What is required ▸
Reproduce every line of the data, exactly and without its pictures.

------------------------------------------------------------

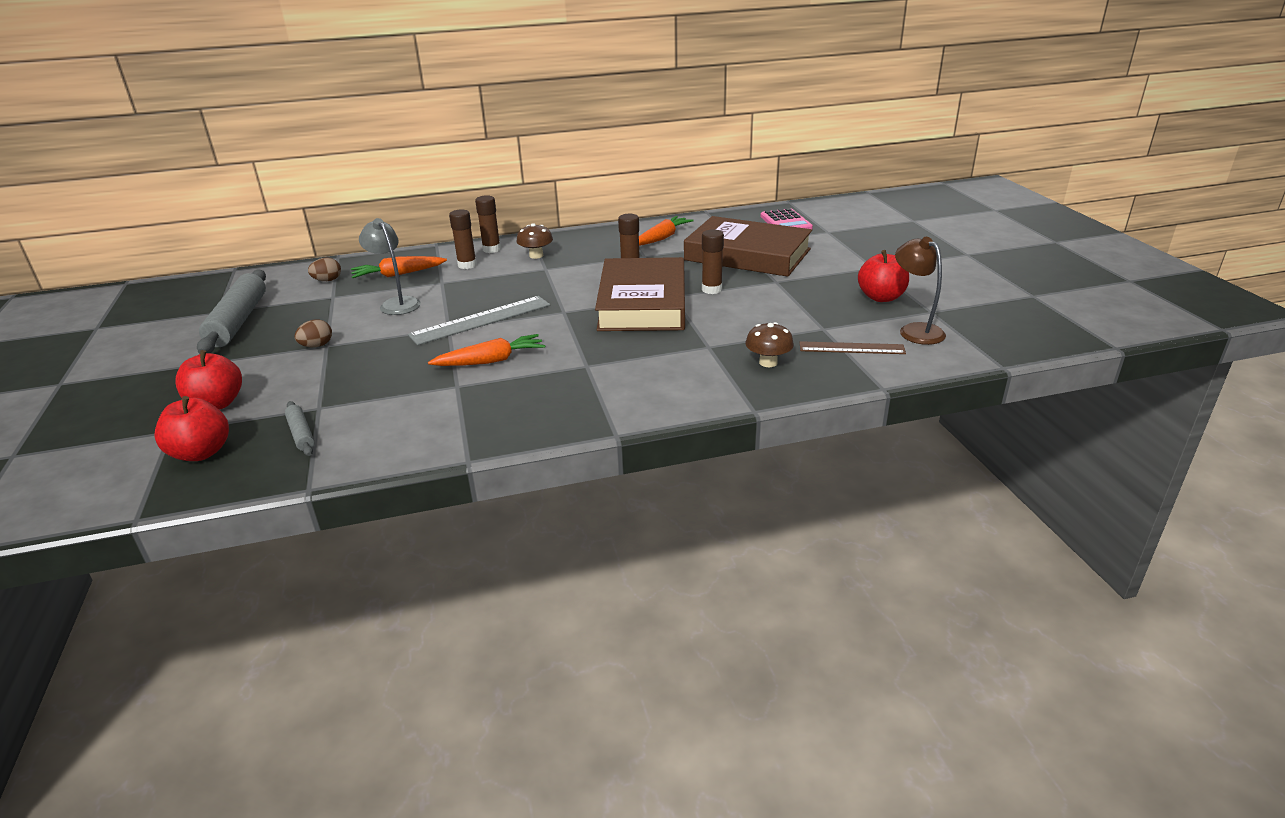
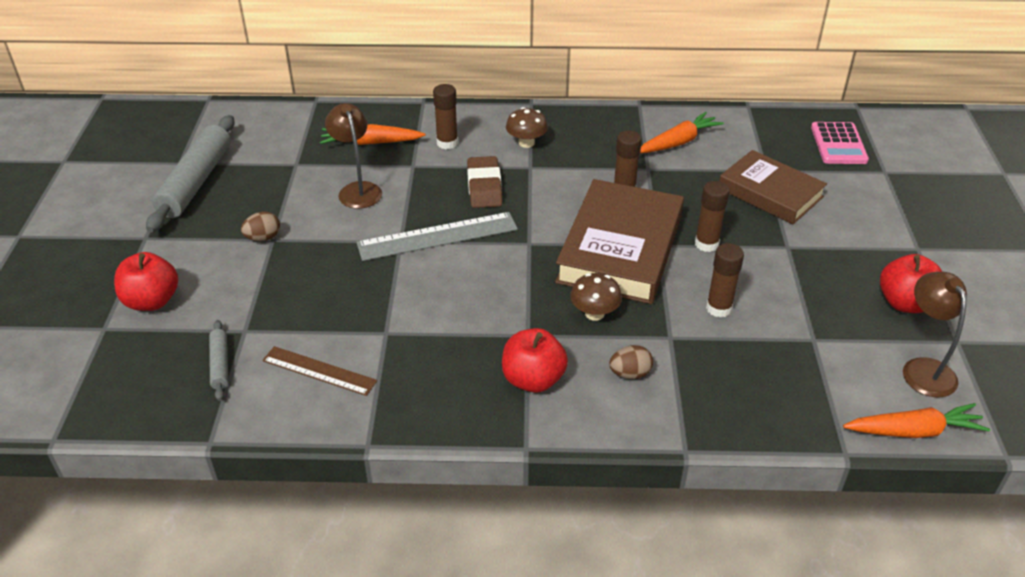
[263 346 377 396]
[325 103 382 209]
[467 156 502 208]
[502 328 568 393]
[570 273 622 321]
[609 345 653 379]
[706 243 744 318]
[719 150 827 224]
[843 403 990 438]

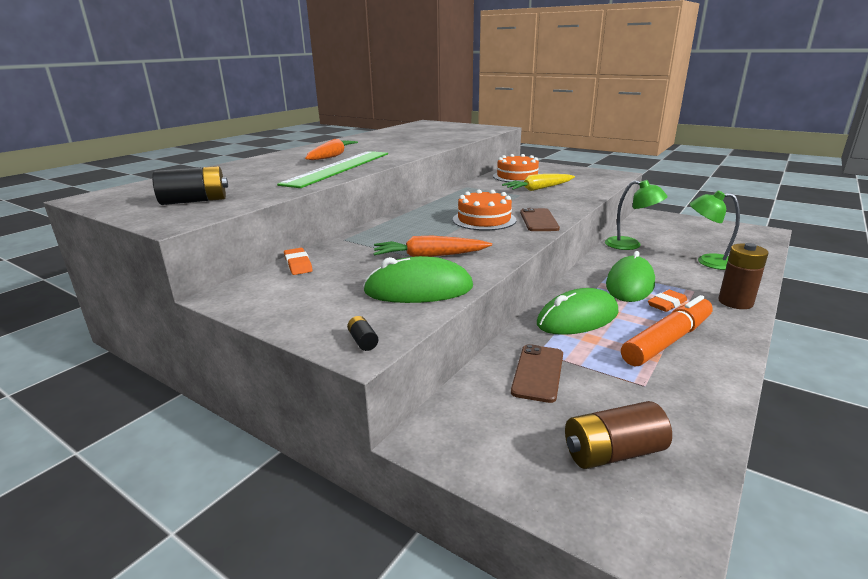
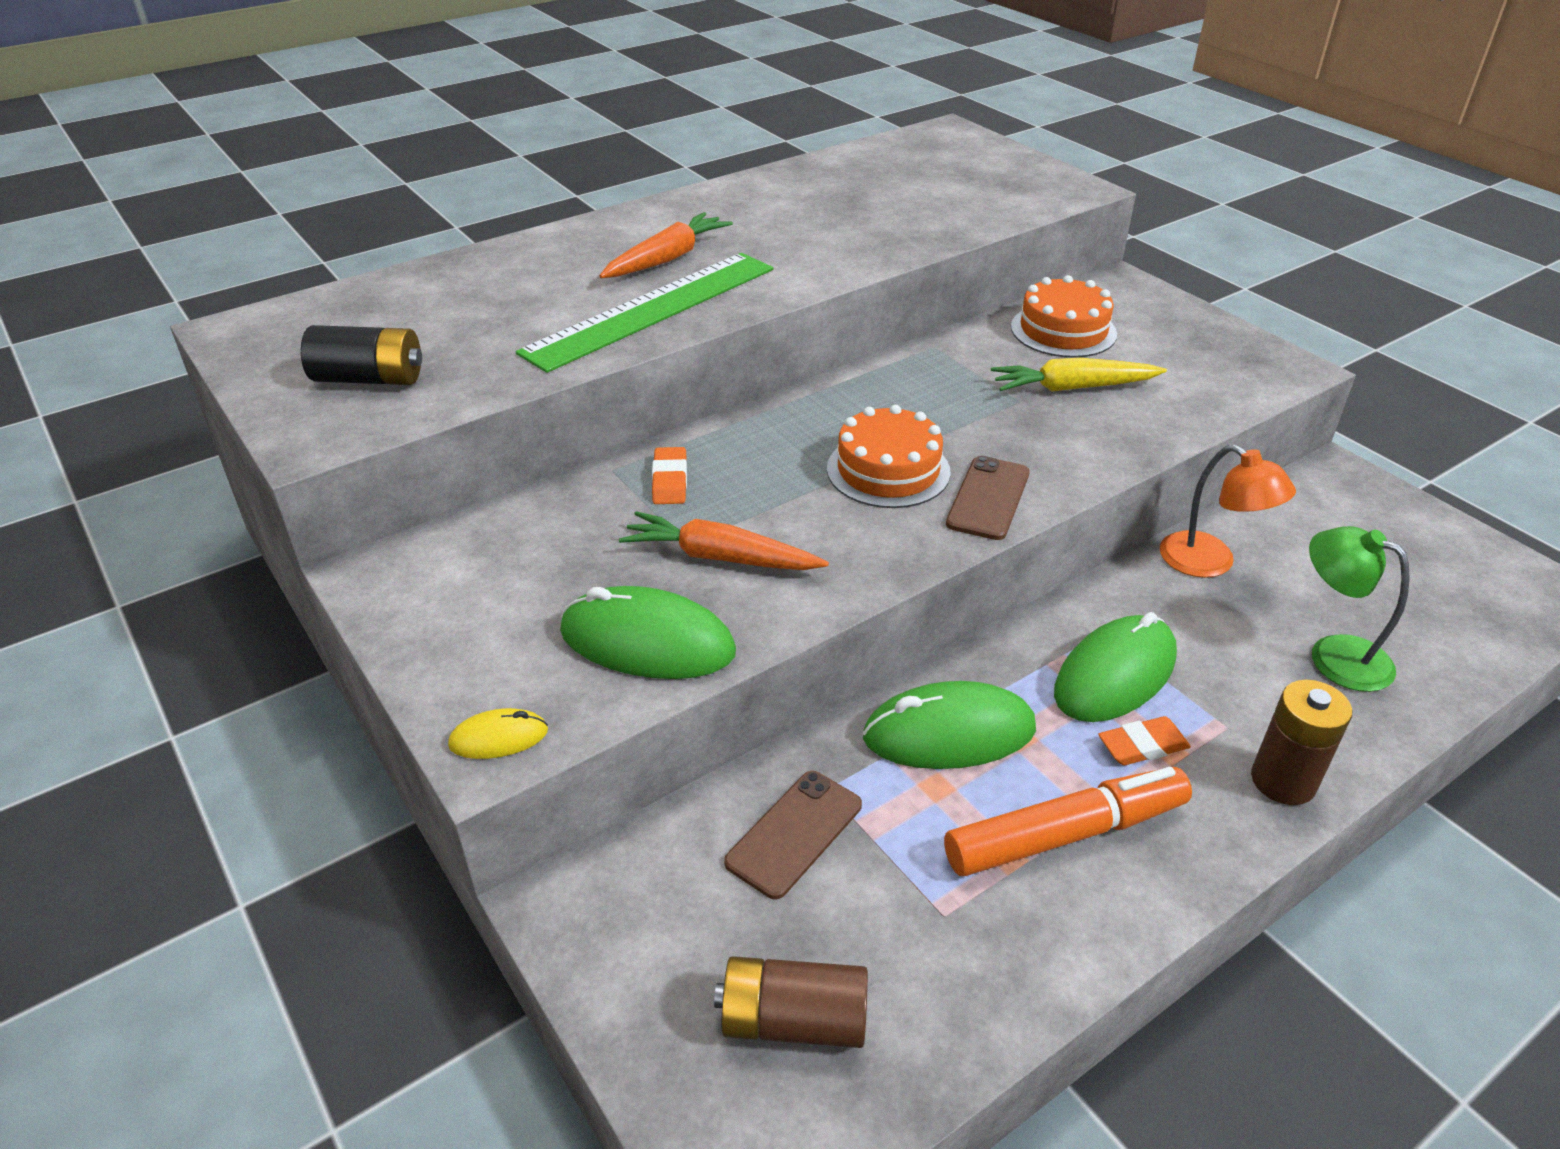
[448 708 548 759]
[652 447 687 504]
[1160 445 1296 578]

------------------------------------------------------------

Your solution ▸
[263 346 377 396]
[325 103 382 209]
[467 156 502 208]
[502 328 568 393]
[570 273 622 321]
[609 345 653 379]
[706 243 744 318]
[719 150 827 224]
[843 403 990 438]

[448 708 548 759]
[652 447 687 504]
[1160 445 1296 578]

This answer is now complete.